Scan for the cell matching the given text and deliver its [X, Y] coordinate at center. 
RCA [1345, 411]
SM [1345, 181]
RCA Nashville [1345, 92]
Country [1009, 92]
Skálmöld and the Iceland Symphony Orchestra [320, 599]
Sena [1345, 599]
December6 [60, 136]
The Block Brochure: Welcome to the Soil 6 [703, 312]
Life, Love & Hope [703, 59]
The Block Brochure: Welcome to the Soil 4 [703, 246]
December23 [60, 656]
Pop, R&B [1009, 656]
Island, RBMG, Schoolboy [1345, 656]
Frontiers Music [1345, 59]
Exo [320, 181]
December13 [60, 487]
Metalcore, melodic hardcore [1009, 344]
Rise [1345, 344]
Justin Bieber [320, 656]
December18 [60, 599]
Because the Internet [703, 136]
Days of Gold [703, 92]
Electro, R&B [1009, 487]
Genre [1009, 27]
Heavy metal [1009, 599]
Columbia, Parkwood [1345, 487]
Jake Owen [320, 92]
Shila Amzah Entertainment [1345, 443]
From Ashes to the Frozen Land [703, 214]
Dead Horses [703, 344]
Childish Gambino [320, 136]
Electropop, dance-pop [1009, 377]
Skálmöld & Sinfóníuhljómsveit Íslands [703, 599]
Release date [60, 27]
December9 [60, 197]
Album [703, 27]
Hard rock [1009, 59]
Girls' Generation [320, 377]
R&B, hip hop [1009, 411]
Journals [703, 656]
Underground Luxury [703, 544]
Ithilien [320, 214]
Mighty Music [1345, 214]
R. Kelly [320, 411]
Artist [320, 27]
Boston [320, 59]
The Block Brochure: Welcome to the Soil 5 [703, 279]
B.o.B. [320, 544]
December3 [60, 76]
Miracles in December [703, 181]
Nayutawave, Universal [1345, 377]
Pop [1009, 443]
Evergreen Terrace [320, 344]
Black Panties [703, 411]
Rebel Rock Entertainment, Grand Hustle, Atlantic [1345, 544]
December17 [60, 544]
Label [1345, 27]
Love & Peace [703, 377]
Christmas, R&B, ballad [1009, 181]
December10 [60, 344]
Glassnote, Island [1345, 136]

» **CHALLENGE**: Reproduce all the data above line for line, without any changes.

» **ANSWER FOR THE TASK**:
Scan for the cell matching the given text and deliver its [X, Y] coordinate at center. 
RCA [1345, 411]
SM [1345, 181]
RCA Nashville [1345, 92]
Country [1009, 92]
Skálmöld and the Iceland Symphony Orchestra [320, 599]
Sena [1345, 599]
December6 [60, 136]
The Block Brochure: Welcome to the Soil 6 [703, 312]
Life, Love & Hope [703, 59]
The Block Brochure: Welcome to the Soil 4 [703, 246]
December23 [60, 656]
Pop, R&B [1009, 656]
Island, RBMG, Schoolboy [1345, 656]
Frontiers Music [1345, 59]
Exo [320, 181]
December13 [60, 487]
Metalcore, melodic hardcore [1009, 344]
Rise [1345, 344]
Justin Bieber [320, 656]
December18 [60, 599]
Because the Internet [703, 136]
Days of Gold [703, 92]
Electro, R&B [1009, 487]
Genre [1009, 27]
Heavy metal [1009, 599]
Columbia, Parkwood [1345, 487]
Jake Owen [320, 92]
Shila Amzah Entertainment [1345, 443]
From Ashes to the Frozen Land [703, 214]
Dead Horses [703, 344]
Childish Gambino [320, 136]
Electropop, dance-pop [1009, 377]
Skálmöld & Sinfóníuhljómsveit Íslands [703, 599]
Release date [60, 27]
December9 [60, 197]
Album [703, 27]
Hard rock [1009, 59]
Girls' Generation [320, 377]
R&B, hip hop [1009, 411]
Journals [703, 656]
Underground Luxury [703, 544]
Ithilien [320, 214]
Mighty Music [1345, 214]
R. Kelly [320, 411]
Artist [320, 27]
Boston [320, 59]
The Block Brochure: Welcome to the Soil 5 [703, 279]
B.o.B. [320, 544]
December3 [60, 76]
Miracles in December [703, 181]
Nayutawave, Universal [1345, 377]
Pop [1009, 443]
Evergreen Terrace [320, 344]
Black Panties [703, 411]
Rebel Rock Entertainment, Grand Hustle, Atlantic [1345, 544]
December17 [60, 544]
Label [1345, 27]
Love & Peace [703, 377]
Christmas, R&B, ballad [1009, 181]
December10 [60, 344]
Glassnote, Island [1345, 136]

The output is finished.